### [Problem description]
From the entries below, copy every line holding the word "size".

### [Data extract]
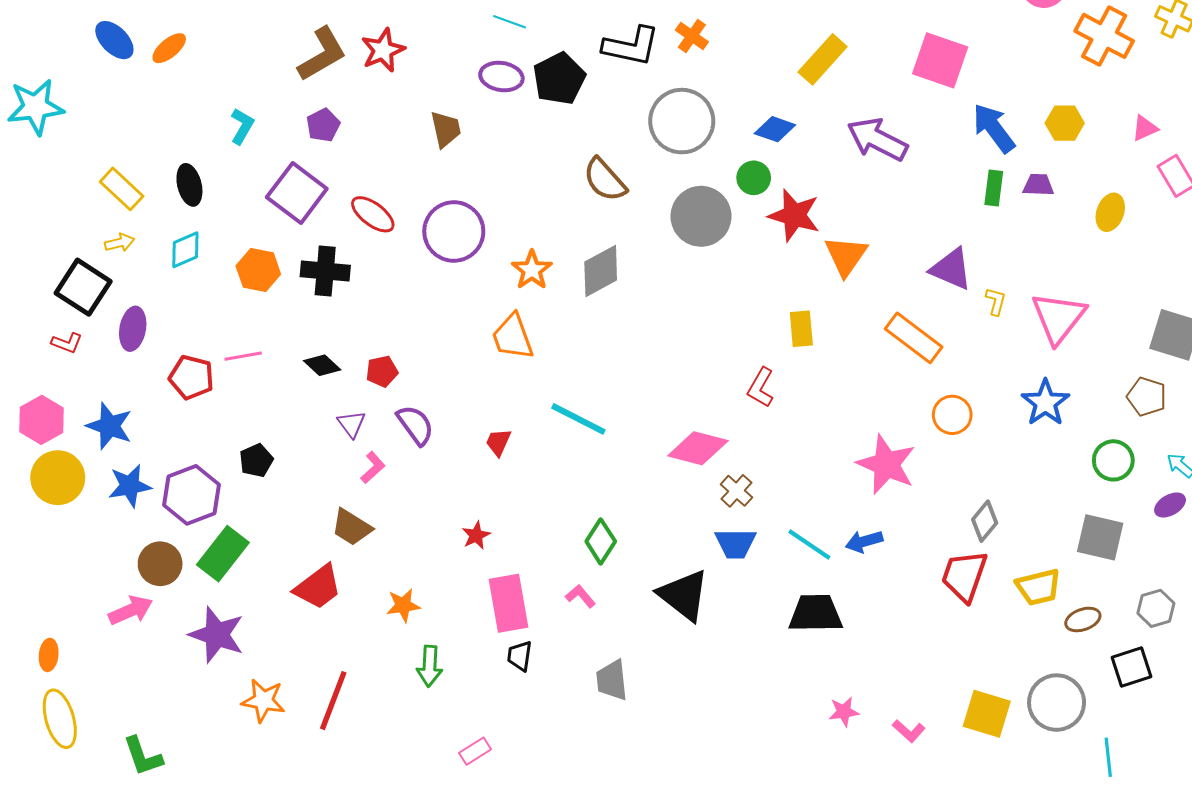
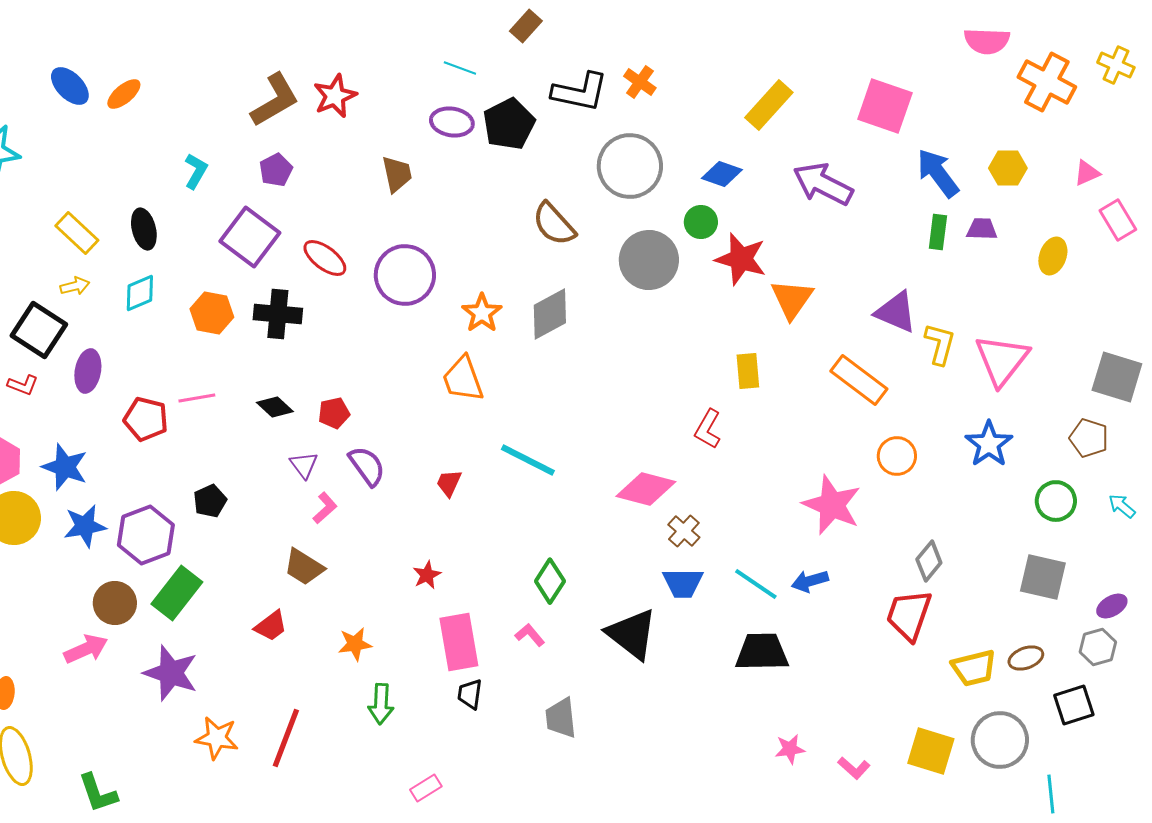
yellow L-shape: (996, 301) -> (940, 344), size x1.5
purple ellipse: (1170, 505) -> (1112, 606), moved
red trapezoid: (318, 587) -> (271, 626), size x0.7
yellow trapezoid: (1038, 587) -> (974, 668), moved

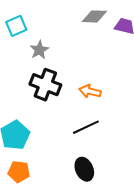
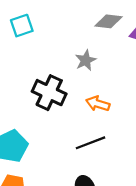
gray star: (39, 50) -> (86, 60), moved

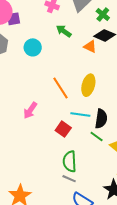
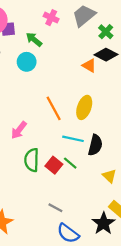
green arrow: (64, 31) -> (34, 39), moved
red square: (63, 129) -> (54, 165), moved
green line: (97, 137) -> (70, 163), moved
green semicircle: (70, 161) -> (32, 160), moved

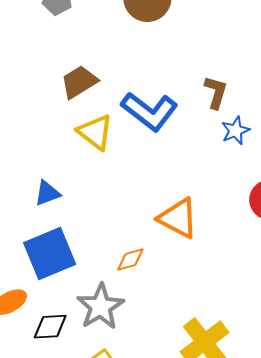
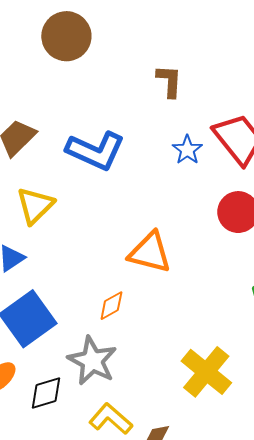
brown L-shape: (216, 92) -> (169, 81), moved
yellow triangle: (95, 132) -> (35, 206), moved, turned 51

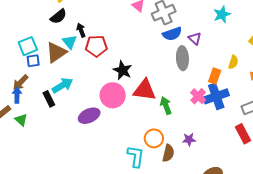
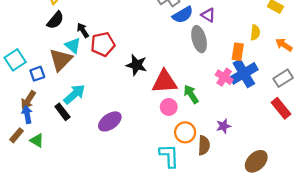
cyan square: (28, 46) -> (15, 60), moved
pink circle: (113, 95) -> (169, 107), moved, size x0.6

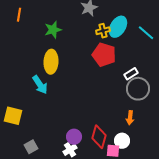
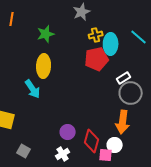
cyan ellipse: (118, 27) -> (111, 44), moved, turned -30
red pentagon: (104, 55) -> (97, 59), turned -30
orange arrow: (130, 118) -> (123, 122), size x1.6
purple circle: (74, 137) -> (68, 132), moved
gray square: (31, 147) -> (24, 151), turned -32

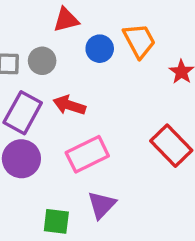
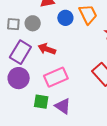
purple triangle: (102, 205) -> (63, 106), turned -42
green square: (56, 221) -> (41, 102), moved

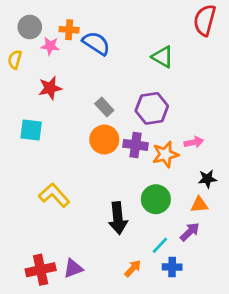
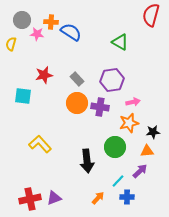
red star: (50, 88) -> (44, 75), moved
pink arrow: (194, 142) -> (133, 102), moved
orange star: (165, 154) -> (129, 123), moved

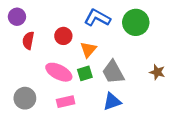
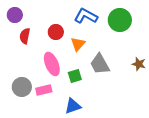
pink ellipse: (59, 72) -> (52, 64), turned 40
green square: (85, 73) -> (75, 76), moved
pink rectangle: (66, 102) -> (44, 90), moved
blue triangle: (112, 102) -> (73, 106), moved

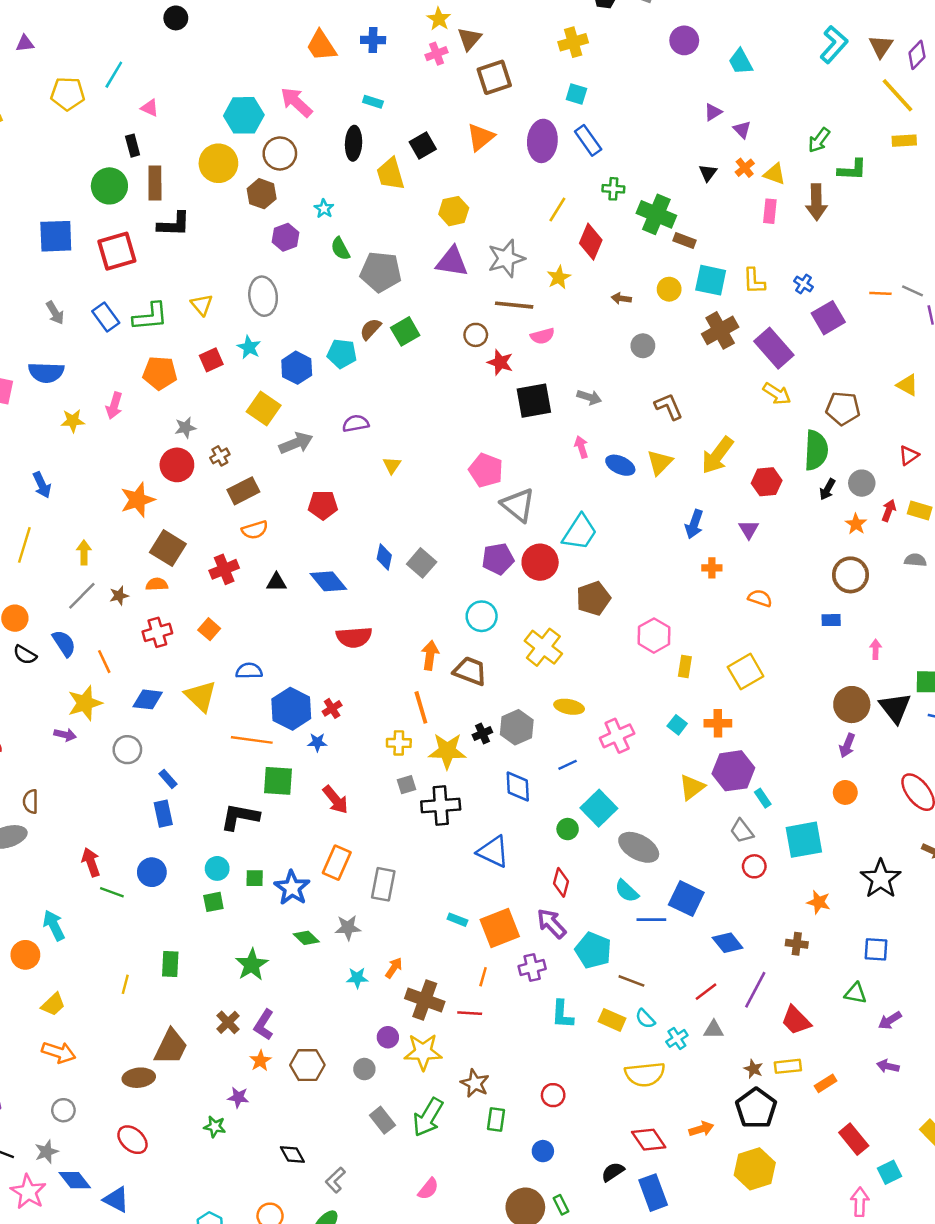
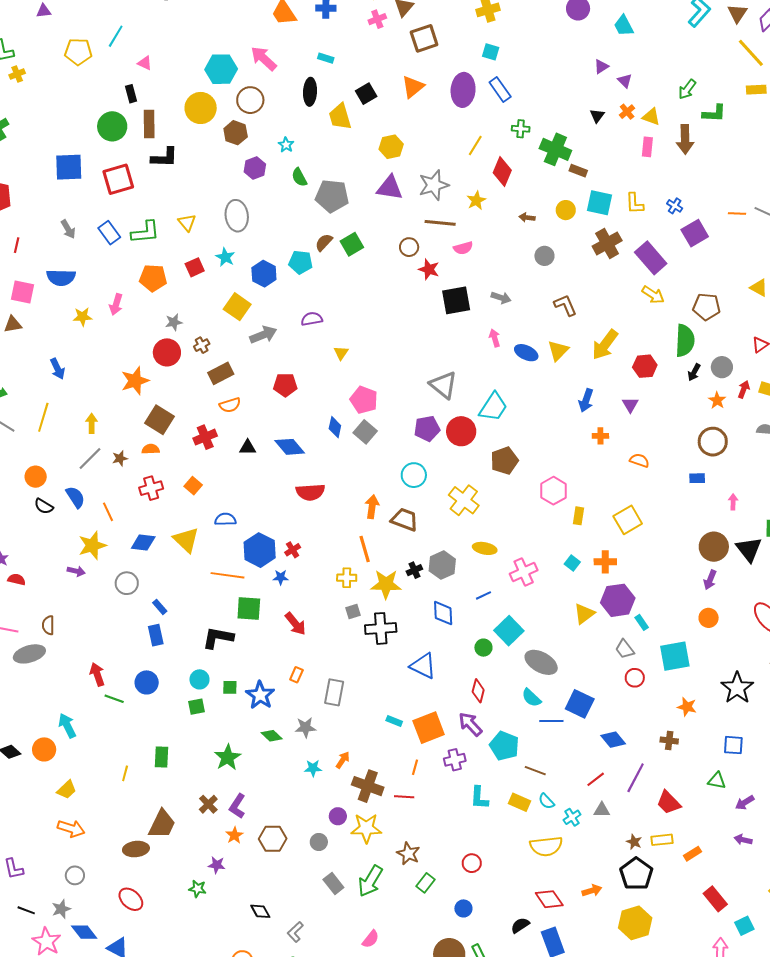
pink pentagon: (486, 470) -> (364, 400), moved
orange rectangle: (337, 863) -> (296, 675), size x0.6
green rectangle: (496, 1120) -> (425, 883), turned 30

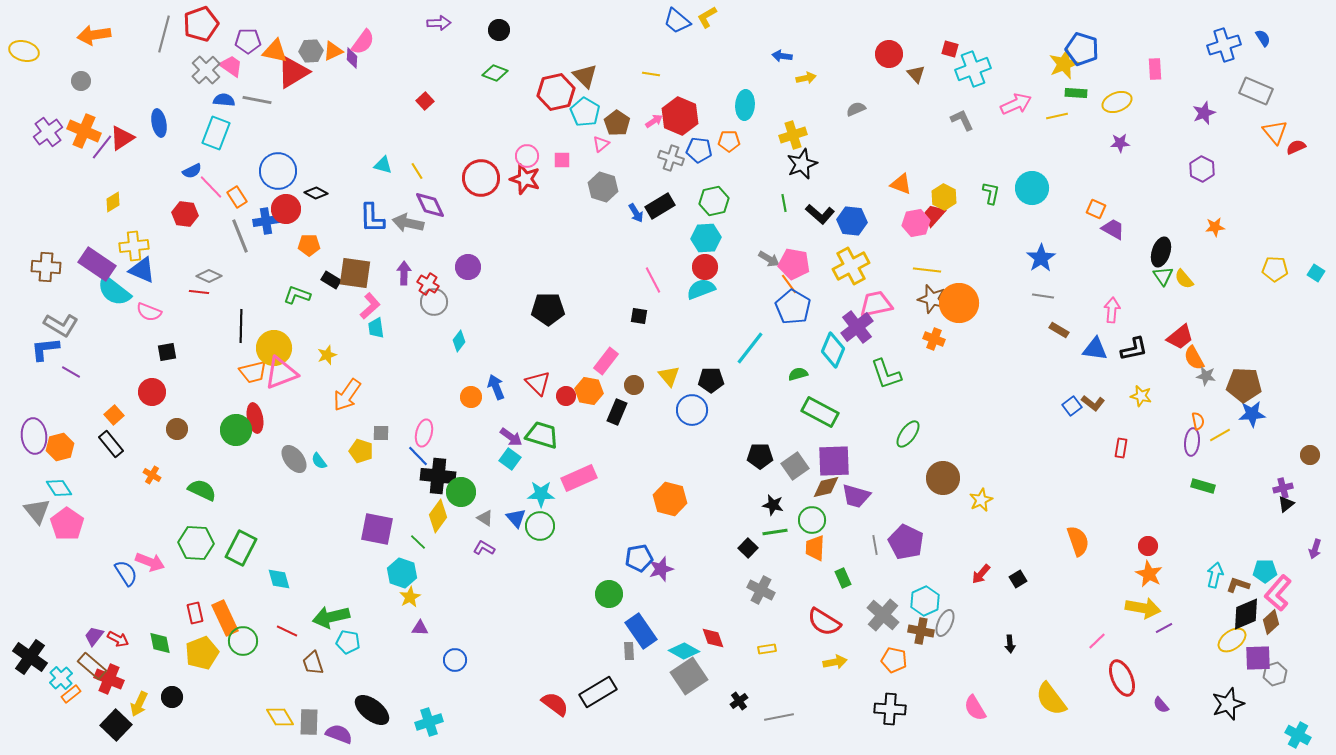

### [Task solution]
yellow L-shape: (996, 301) -> (940, 344), size x1.5
red trapezoid: (318, 587) -> (271, 626), size x0.7
pink circle: (113, 95) -> (169, 107), moved, size x0.6
orange arrow: (130, 118) -> (123, 122), size x1.6
orange rectangle: (337, 863) -> (296, 675), size x0.6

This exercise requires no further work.